(Scene comparison data)

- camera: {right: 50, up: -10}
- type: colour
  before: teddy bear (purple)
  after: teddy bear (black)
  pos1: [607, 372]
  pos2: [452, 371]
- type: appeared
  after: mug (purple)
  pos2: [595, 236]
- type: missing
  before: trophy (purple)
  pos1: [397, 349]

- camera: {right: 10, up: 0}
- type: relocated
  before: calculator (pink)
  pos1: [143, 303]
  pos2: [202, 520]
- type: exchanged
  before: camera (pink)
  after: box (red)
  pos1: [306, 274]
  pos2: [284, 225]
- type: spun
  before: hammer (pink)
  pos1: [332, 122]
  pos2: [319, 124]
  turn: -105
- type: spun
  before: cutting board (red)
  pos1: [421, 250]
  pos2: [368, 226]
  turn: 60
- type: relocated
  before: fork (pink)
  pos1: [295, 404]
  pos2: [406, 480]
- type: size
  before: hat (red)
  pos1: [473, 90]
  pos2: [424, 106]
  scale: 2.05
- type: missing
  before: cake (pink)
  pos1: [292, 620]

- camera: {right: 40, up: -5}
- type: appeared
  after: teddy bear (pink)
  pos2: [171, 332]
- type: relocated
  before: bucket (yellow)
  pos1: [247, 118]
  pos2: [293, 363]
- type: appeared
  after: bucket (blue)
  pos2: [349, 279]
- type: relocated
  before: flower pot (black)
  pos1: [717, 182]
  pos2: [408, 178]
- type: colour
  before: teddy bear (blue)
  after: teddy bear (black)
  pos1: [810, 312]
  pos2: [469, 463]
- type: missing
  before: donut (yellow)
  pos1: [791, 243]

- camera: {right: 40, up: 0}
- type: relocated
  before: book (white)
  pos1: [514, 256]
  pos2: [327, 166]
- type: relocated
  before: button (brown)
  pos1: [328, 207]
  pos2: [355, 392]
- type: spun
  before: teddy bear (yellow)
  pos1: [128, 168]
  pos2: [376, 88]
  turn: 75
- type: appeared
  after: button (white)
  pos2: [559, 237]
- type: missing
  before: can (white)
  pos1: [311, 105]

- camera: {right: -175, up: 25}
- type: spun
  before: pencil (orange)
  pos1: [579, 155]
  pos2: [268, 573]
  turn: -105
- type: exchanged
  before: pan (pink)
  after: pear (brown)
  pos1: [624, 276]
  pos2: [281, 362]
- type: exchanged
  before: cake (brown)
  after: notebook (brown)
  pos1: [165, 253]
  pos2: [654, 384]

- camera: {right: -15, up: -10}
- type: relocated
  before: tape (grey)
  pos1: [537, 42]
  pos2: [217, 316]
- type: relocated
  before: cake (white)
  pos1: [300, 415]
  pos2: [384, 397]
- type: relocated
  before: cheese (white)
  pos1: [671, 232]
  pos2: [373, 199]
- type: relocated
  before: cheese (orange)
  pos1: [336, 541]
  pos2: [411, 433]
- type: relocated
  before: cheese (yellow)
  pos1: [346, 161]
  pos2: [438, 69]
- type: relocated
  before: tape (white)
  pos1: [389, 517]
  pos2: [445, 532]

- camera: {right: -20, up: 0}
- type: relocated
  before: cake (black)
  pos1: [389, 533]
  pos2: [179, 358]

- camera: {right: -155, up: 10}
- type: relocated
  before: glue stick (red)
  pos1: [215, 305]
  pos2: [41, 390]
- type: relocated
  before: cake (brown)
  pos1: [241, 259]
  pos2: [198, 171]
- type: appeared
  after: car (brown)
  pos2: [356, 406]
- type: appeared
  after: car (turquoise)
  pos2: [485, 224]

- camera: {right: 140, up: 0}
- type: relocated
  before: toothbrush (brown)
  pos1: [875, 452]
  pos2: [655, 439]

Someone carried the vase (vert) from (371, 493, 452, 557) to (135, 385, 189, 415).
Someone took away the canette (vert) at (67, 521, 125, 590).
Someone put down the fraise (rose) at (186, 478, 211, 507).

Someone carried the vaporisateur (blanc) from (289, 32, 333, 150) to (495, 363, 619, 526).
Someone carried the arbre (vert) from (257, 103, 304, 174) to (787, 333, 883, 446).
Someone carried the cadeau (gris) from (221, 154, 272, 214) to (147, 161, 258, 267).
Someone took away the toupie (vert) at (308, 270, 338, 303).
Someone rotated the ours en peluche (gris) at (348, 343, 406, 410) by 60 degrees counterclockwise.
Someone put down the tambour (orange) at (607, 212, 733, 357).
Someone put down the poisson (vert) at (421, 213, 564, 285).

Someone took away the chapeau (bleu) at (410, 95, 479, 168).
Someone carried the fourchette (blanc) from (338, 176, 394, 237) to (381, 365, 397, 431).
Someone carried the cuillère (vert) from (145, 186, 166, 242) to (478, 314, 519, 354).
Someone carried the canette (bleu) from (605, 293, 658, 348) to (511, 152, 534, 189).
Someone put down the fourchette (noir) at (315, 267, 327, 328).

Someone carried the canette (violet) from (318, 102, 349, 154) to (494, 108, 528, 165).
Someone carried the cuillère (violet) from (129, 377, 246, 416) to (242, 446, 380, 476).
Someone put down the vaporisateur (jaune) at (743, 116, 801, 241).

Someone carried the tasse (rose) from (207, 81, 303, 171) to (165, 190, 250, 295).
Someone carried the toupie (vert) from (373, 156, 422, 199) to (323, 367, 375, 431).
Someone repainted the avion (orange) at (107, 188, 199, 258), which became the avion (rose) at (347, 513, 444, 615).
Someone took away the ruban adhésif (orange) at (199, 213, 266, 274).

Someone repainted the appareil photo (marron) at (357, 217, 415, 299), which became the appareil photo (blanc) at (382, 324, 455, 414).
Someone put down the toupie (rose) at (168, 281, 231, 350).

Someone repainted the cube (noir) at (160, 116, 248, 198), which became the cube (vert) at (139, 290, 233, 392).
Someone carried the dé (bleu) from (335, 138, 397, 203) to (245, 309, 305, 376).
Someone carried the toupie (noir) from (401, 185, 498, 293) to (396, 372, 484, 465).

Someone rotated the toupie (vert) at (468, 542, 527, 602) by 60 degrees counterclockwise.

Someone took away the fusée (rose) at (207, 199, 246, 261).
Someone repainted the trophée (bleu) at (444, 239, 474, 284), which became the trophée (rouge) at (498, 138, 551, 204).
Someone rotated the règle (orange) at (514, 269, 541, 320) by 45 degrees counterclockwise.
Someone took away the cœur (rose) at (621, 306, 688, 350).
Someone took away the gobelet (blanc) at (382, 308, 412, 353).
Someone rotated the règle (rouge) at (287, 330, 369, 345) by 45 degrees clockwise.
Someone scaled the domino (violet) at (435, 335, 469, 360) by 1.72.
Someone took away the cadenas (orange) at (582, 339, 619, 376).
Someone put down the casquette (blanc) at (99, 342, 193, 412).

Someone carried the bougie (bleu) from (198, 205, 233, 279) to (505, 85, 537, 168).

* **How to complete this task**: Go through the data, and copy each line in which the word "cheese" appears.

* **Output below**:
  before: cheese (white)
  before: cheese (orange)
  before: cheese (yellow)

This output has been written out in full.